To-do item>
Images must not appear in your copy; reproduce every other part of the records exactly.
Source material START
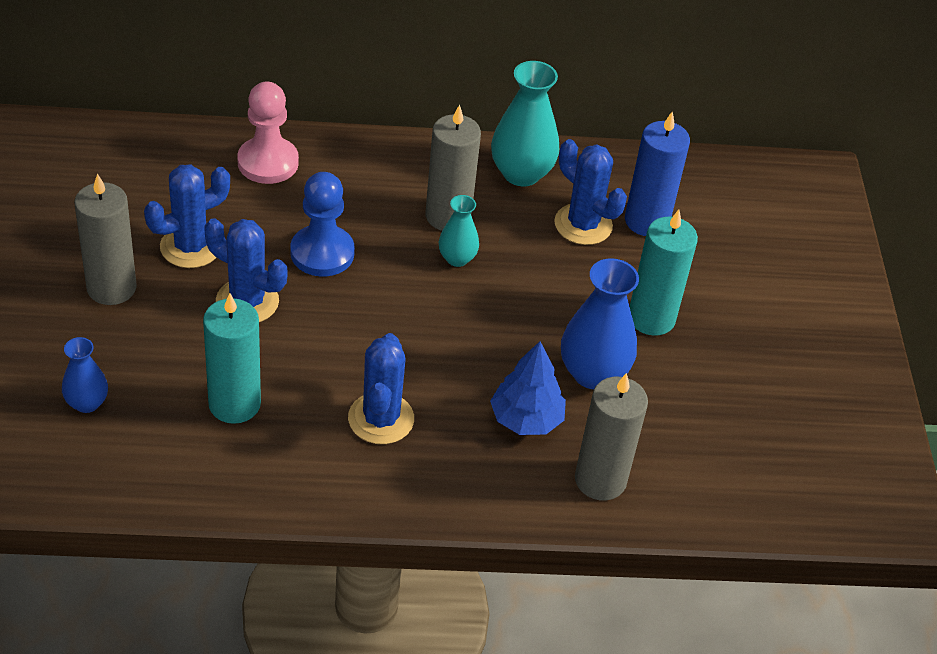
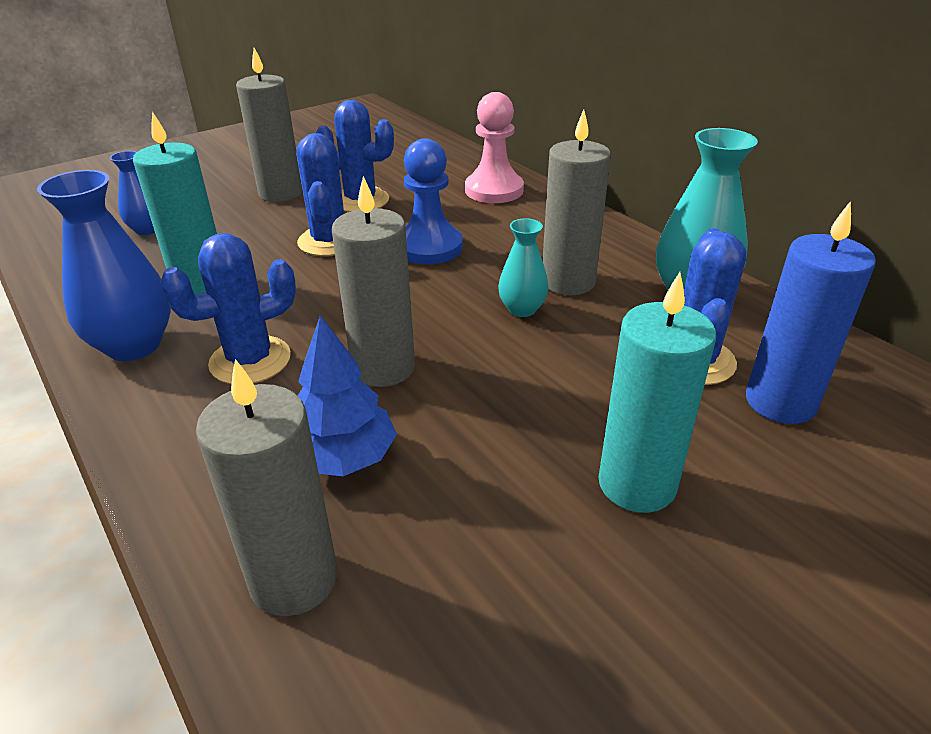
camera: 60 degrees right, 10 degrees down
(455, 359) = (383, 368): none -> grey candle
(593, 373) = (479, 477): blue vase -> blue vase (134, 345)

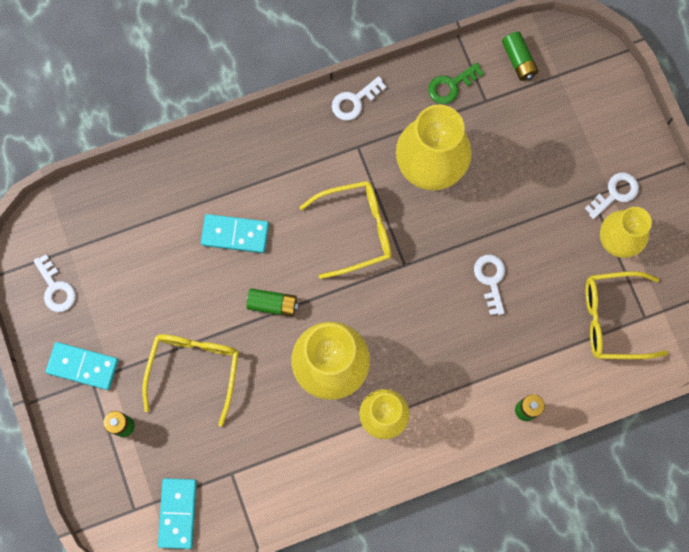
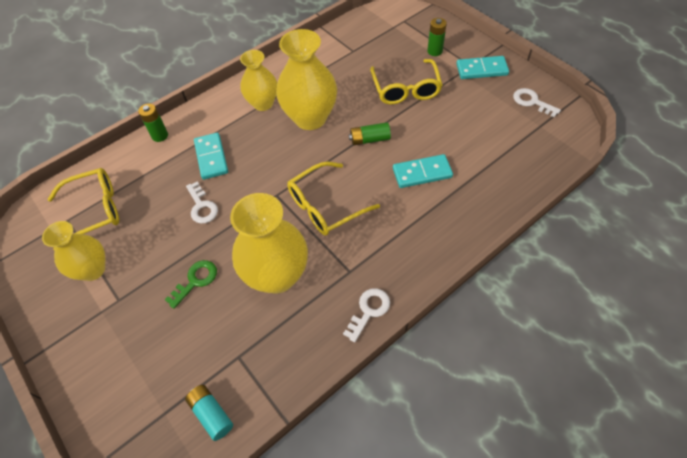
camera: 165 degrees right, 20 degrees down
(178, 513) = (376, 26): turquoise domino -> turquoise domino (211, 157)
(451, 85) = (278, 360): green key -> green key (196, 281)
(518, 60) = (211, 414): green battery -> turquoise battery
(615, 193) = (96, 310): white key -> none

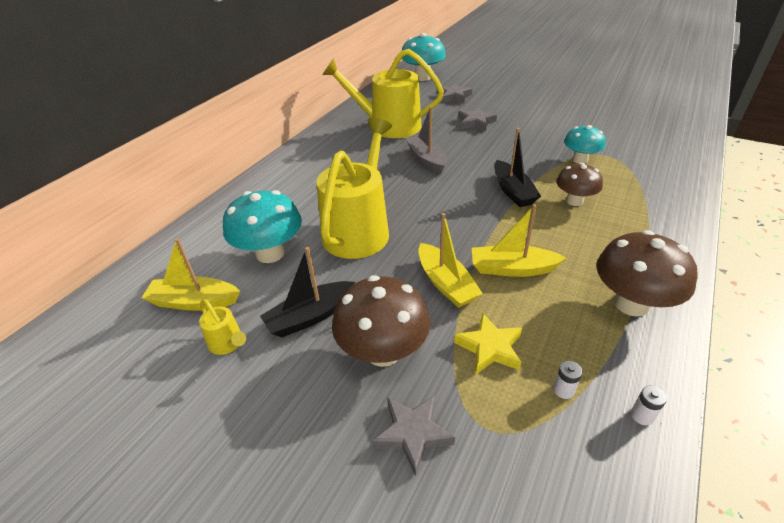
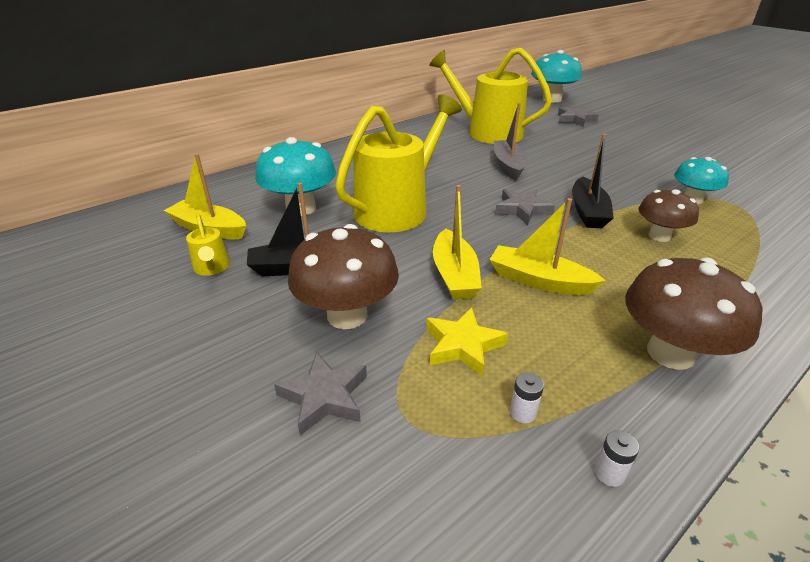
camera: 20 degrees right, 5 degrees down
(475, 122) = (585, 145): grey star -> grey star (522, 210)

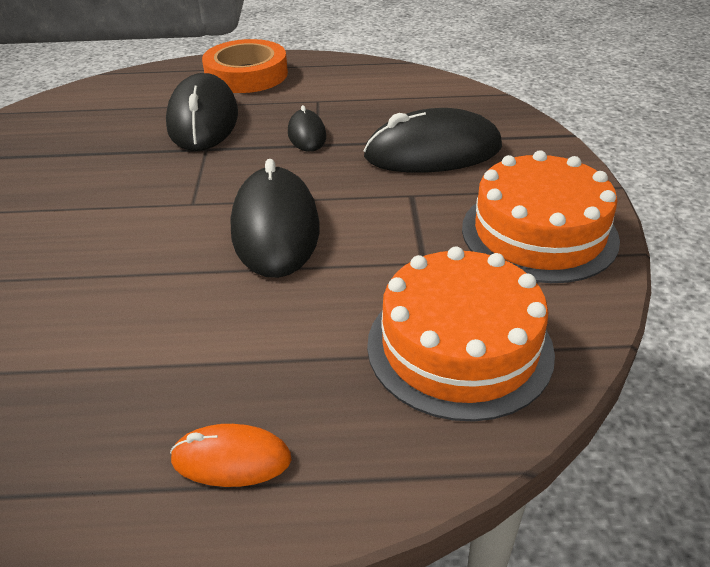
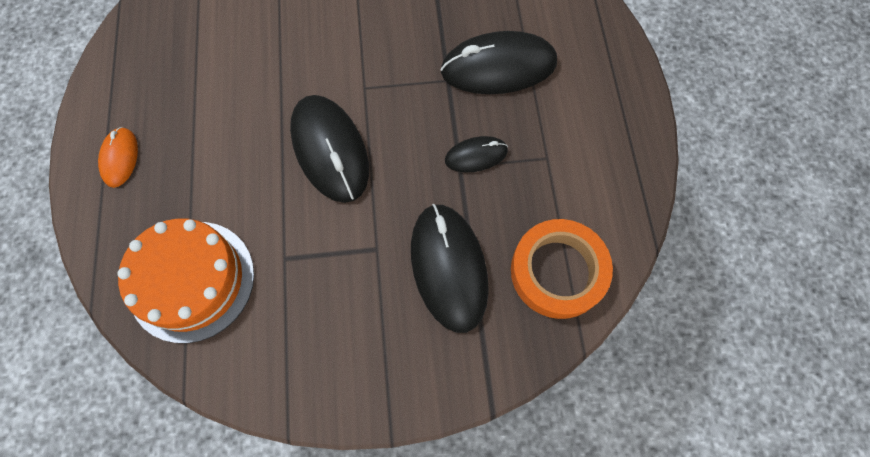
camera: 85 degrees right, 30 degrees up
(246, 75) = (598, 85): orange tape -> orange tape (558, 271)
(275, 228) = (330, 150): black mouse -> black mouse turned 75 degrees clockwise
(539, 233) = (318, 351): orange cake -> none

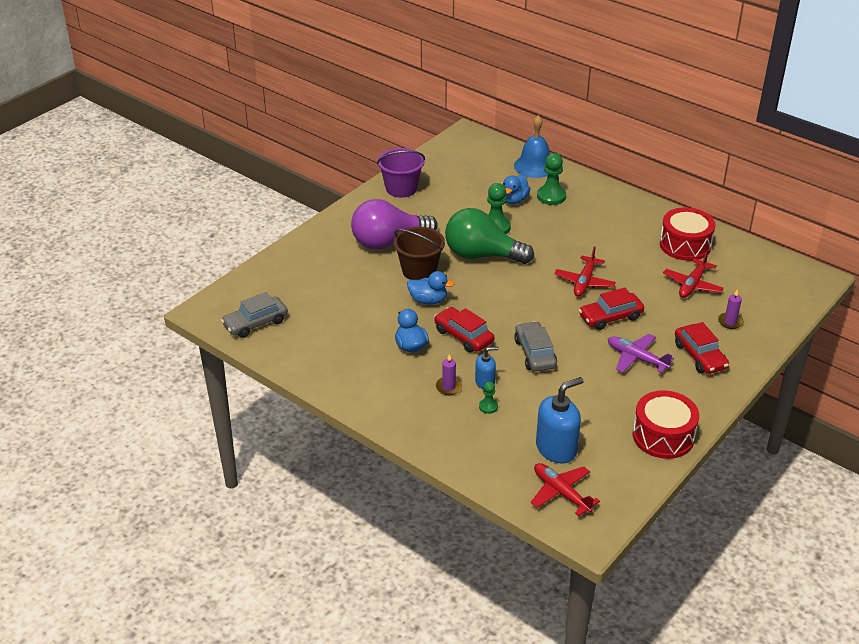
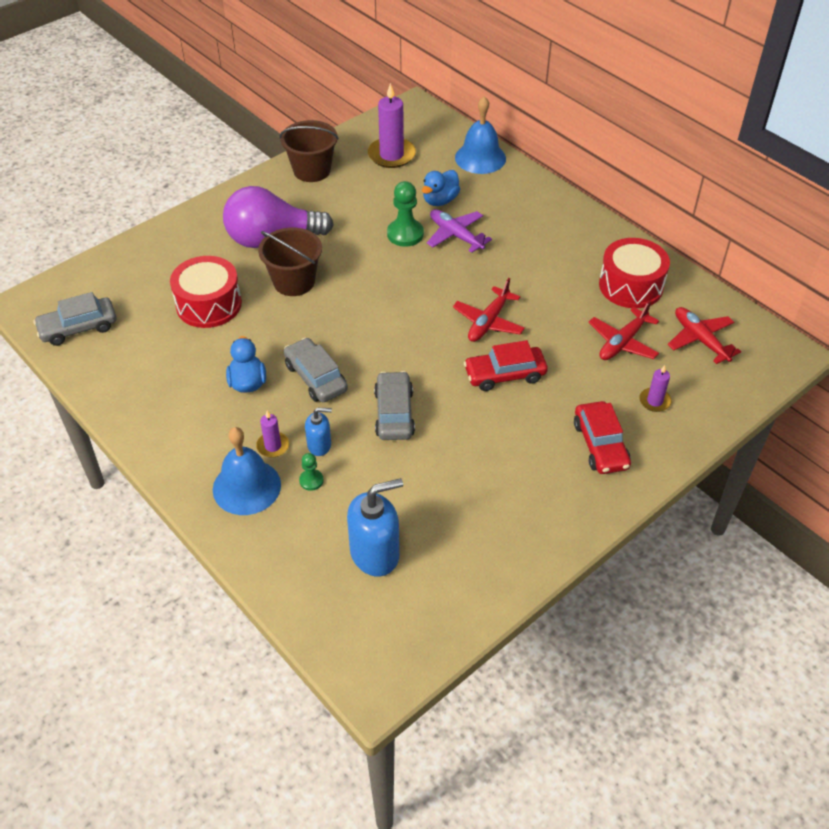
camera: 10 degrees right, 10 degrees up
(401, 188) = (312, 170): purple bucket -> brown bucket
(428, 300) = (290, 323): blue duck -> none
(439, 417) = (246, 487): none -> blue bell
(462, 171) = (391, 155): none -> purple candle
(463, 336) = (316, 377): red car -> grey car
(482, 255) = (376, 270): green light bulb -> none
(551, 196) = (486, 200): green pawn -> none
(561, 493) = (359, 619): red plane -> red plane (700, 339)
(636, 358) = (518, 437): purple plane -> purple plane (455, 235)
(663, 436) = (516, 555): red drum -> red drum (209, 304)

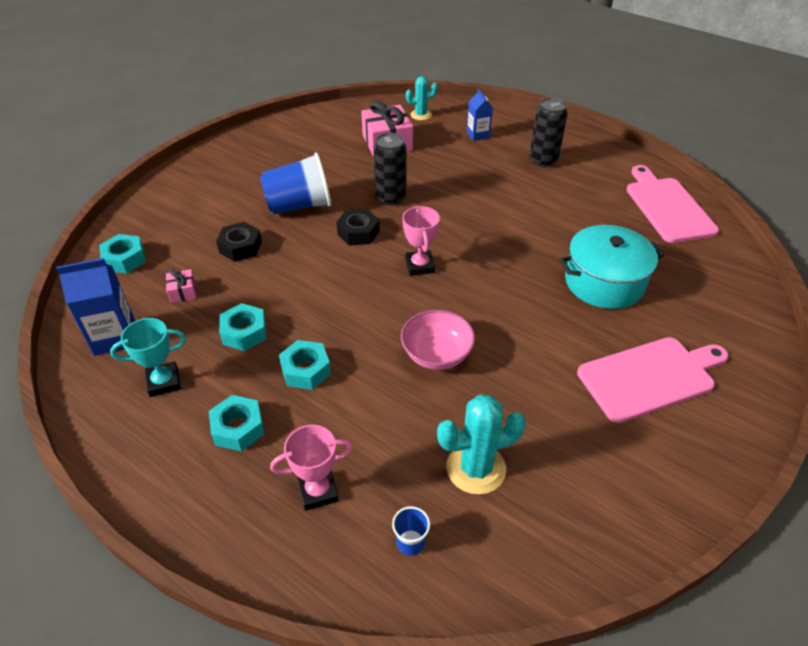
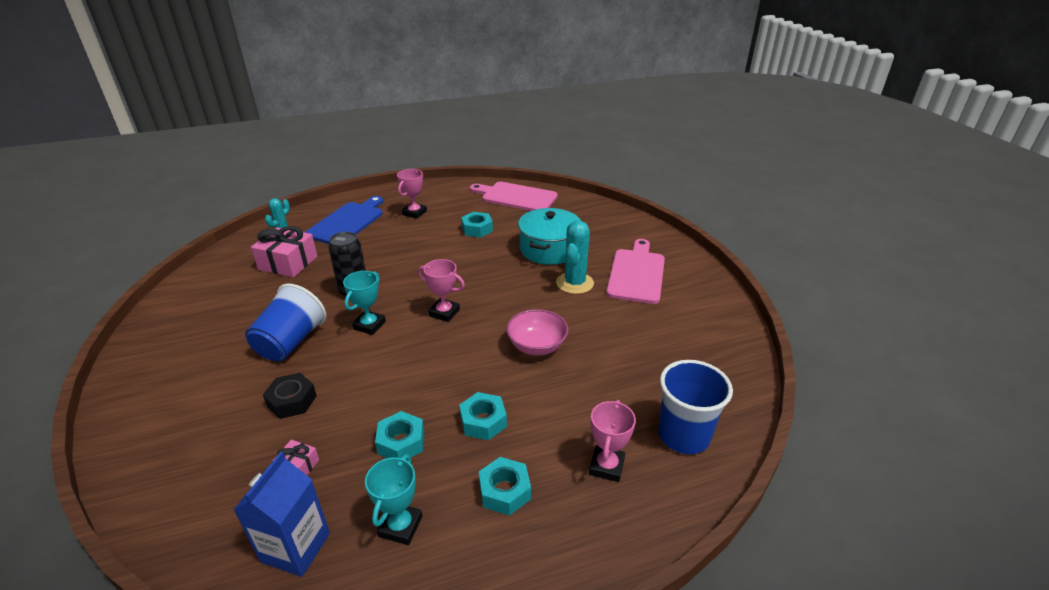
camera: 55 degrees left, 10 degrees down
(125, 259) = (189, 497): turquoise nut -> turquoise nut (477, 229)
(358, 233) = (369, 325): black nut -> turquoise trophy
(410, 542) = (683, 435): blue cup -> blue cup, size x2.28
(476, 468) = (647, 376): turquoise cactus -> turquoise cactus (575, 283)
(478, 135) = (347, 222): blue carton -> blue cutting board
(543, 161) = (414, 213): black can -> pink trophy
Source material END
Written response>
camera: 60 degrees right, 10 degrees down
(455, 359) = (383, 368): none -> grey candle
(593, 373) = (479, 477): blue vase -> blue vase (134, 345)

camera: 165 degrees right, 20 degrees down
(178, 513) = (376, 26): turquoise domino -> turquoise domino (211, 157)
(451, 85) = (278, 360): green key -> green key (196, 281)
(518, 60) = (211, 414): green battery -> turquoise battery
(615, 193) = (96, 310): white key -> none

camera: 20 degrees right, 5 degrees down
(475, 122) = (585, 145): grey star -> grey star (522, 210)

camera: 85 degrees right, 30 degrees up
(246, 75) = (598, 85): orange tape -> orange tape (558, 271)
(275, 228) = (330, 150): black mouse -> black mouse turned 75 degrees clockwise
(539, 233) = (318, 351): orange cake -> none

camera: 10 degrees right, 10 degrees up
(401, 188) = (312, 170): purple bucket -> brown bucket
(428, 300) = (290, 323): blue duck -> none
(439, 417) = (246, 487): none -> blue bell
(462, 171) = (391, 155): none -> purple candle
(463, 336) = (316, 377): red car -> grey car
(482, 255) = (376, 270): green light bulb -> none
(551, 196) = (486, 200): green pawn -> none
(561, 493) = (359, 619): red plane -> red plane (700, 339)
(636, 358) = (518, 437): purple plane -> purple plane (455, 235)
(663, 436) = (516, 555): red drum -> red drum (209, 304)

camera: 55 degrees left, 10 degrees down
(125, 259) = (189, 497): turquoise nut -> turquoise nut (477, 229)
(358, 233) = (369, 325): black nut -> turquoise trophy
(410, 542) = (683, 435): blue cup -> blue cup, size x2.28
(476, 468) = (647, 376): turquoise cactus -> turquoise cactus (575, 283)
(478, 135) = (347, 222): blue carton -> blue cutting board
(543, 161) = (414, 213): black can -> pink trophy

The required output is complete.